### Exercise
Among the lines below, output only those between the line holding "(307, 104) = (695, 210): brown" and the line holding "(527, 156) = (438, 255): brown", inclusive, exactly as written and with no pictures.

Collected data:
= = = = =

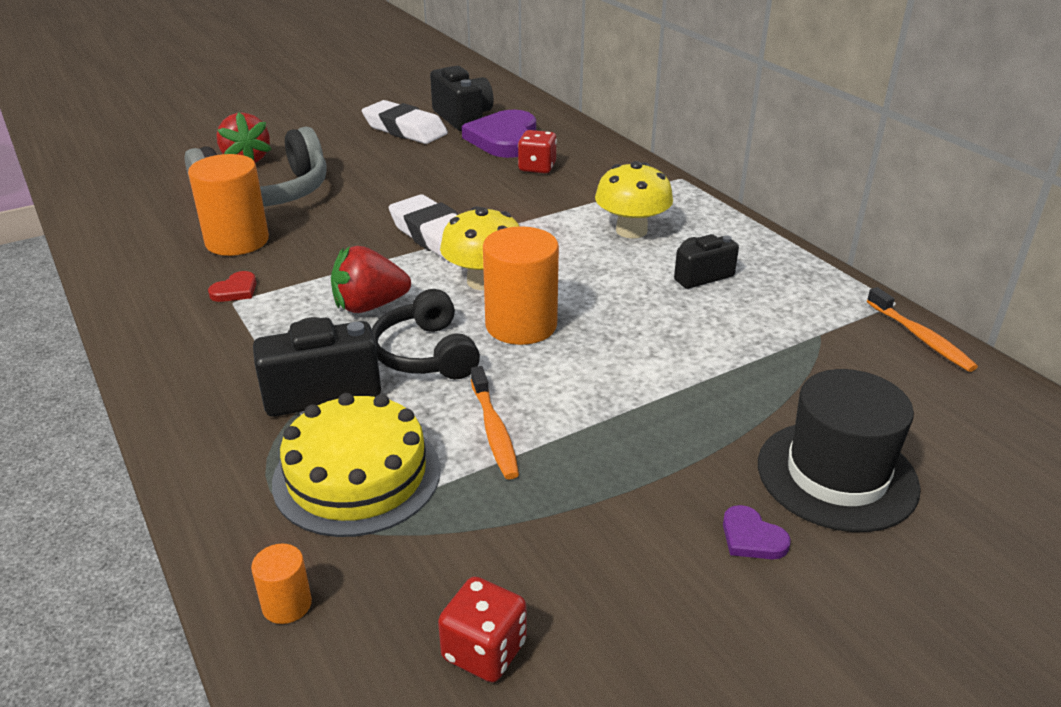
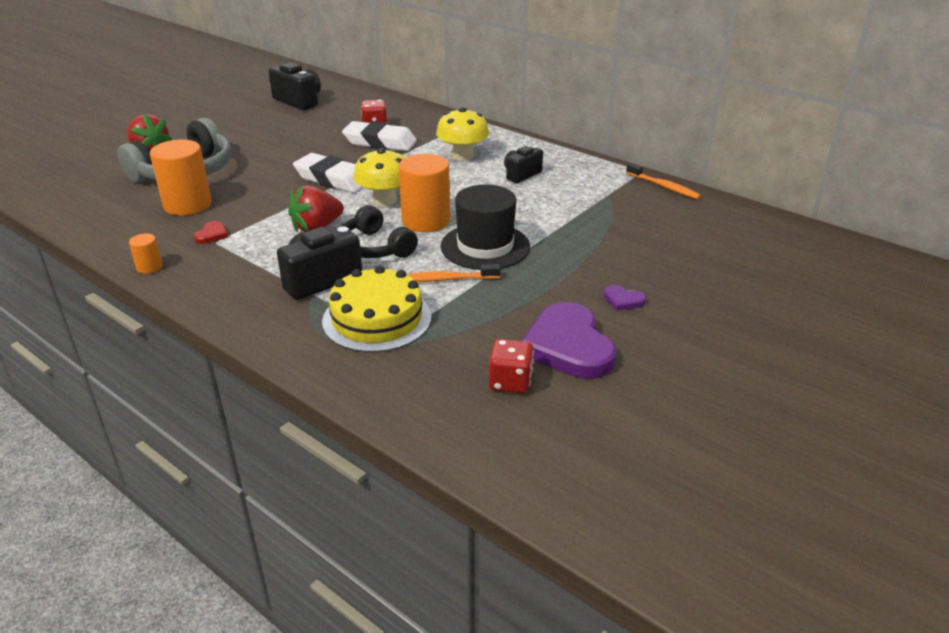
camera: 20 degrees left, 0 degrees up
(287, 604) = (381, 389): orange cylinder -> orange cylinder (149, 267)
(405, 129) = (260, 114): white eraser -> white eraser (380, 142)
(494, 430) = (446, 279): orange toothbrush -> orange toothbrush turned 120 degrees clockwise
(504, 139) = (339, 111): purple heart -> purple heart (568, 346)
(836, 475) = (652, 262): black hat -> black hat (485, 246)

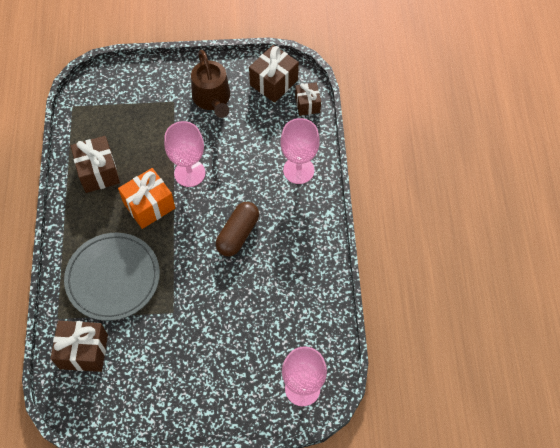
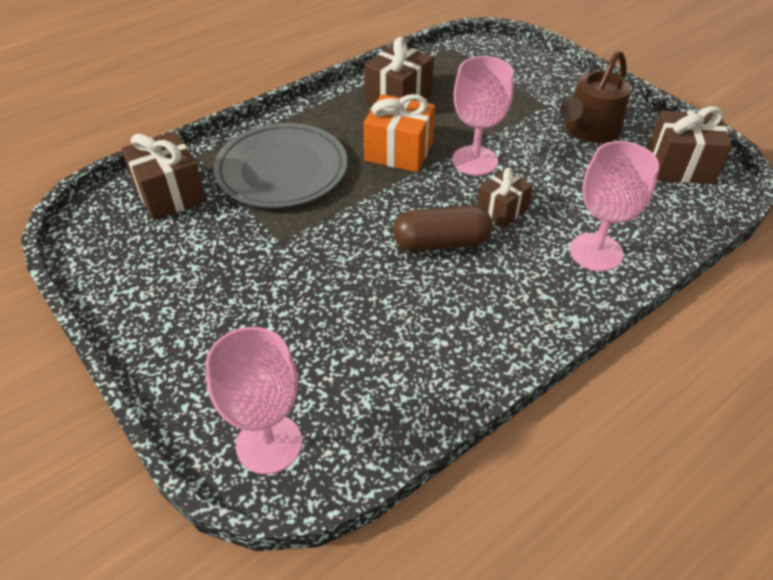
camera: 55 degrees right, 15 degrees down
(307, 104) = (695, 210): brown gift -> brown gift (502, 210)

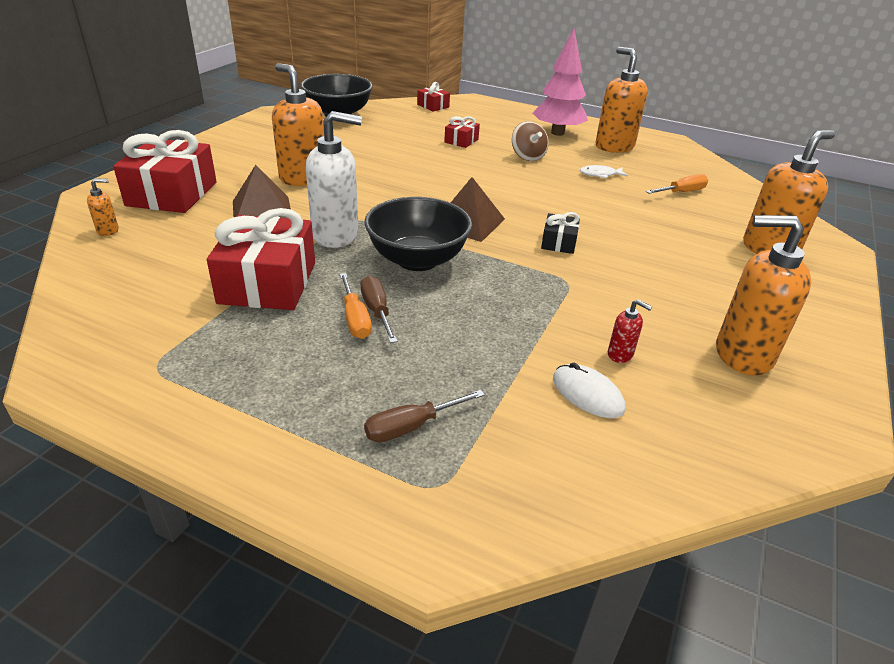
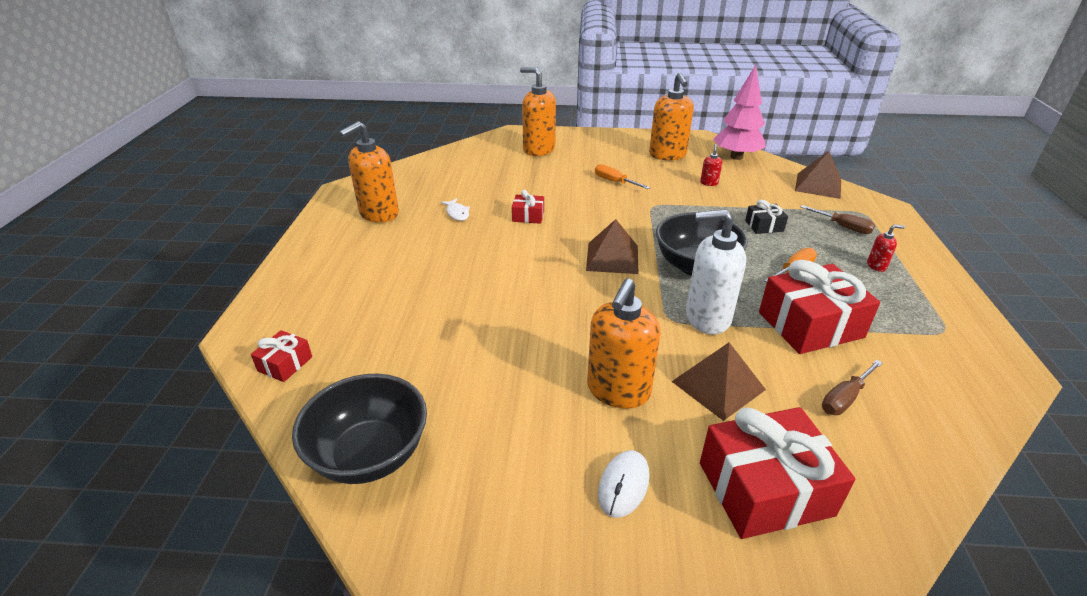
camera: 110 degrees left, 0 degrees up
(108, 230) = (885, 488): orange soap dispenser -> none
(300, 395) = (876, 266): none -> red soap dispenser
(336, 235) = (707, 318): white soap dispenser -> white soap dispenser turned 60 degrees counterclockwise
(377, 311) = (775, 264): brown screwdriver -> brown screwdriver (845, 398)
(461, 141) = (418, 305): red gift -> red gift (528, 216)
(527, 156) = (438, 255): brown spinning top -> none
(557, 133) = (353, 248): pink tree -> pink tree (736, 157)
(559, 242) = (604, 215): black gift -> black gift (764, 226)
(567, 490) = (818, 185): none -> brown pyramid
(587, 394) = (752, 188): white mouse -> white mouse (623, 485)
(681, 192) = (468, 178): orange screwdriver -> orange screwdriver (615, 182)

= = = = =

### Result of the task
(307, 104) = (695, 210): brown gift -> brown gift (502, 210)

camera: 110 degrees left, 0 degrees up
(108, 230) = (885, 488): orange soap dispenser -> none
(300, 395) = (876, 266): none -> red soap dispenser
(336, 235) = (707, 318): white soap dispenser -> white soap dispenser turned 60 degrees counterclockwise
(377, 311) = (775, 264): brown screwdriver -> brown screwdriver (845, 398)
(461, 141) = (418, 305): red gift -> red gift (528, 216)
(527, 156) = (438, 255): brown spinning top -> none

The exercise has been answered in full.